▸ **ASSIGNED TASK**
Keep only the lines from the top of the listing through the one with "camera: 55 degrees left, 0 degrees up", and reproduce them unaltered.

═══

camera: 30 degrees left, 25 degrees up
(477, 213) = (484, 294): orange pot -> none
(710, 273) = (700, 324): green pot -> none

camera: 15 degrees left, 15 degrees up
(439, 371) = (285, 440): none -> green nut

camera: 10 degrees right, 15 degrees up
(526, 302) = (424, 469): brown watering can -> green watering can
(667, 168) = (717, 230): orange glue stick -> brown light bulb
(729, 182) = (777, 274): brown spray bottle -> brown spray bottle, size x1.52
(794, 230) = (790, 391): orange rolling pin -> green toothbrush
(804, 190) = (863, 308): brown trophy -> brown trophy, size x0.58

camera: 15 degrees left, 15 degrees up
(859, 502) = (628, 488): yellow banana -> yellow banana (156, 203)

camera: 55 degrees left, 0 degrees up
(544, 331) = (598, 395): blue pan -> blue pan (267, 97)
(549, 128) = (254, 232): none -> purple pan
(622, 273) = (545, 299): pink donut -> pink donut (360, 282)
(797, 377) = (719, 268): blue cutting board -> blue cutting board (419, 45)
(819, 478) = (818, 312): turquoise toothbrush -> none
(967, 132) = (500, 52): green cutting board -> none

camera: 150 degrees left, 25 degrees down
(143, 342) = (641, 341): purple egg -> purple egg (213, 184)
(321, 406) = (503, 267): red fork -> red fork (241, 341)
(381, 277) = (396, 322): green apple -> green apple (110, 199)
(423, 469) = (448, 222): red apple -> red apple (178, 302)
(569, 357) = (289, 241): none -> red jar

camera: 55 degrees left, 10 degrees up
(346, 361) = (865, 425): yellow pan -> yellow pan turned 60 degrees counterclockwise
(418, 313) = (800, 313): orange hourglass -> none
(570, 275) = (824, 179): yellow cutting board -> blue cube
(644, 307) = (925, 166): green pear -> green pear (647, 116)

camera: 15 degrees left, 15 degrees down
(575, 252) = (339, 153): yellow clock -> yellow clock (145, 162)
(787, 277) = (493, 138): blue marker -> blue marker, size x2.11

═══

▸ **TASK RESPONSE**
camera: 30 degrees left, 25 degrees up
(477, 213) = (484, 294): orange pot -> none
(710, 273) = (700, 324): green pot -> none

camera: 15 degrees left, 15 degrees up
(439, 371) = (285, 440): none -> green nut

camera: 10 degrees right, 15 degrees up
(526, 302) = (424, 469): brown watering can -> green watering can
(667, 168) = (717, 230): orange glue stick -> brown light bulb
(729, 182) = (777, 274): brown spray bottle -> brown spray bottle, size x1.52
(794, 230) = (790, 391): orange rolling pin -> green toothbrush
(804, 190) = (863, 308): brown trophy -> brown trophy, size x0.58

camera: 15 degrees left, 15 degrees up
(859, 502) = (628, 488): yellow banana -> yellow banana (156, 203)

camera: 55 degrees left, 0 degrees up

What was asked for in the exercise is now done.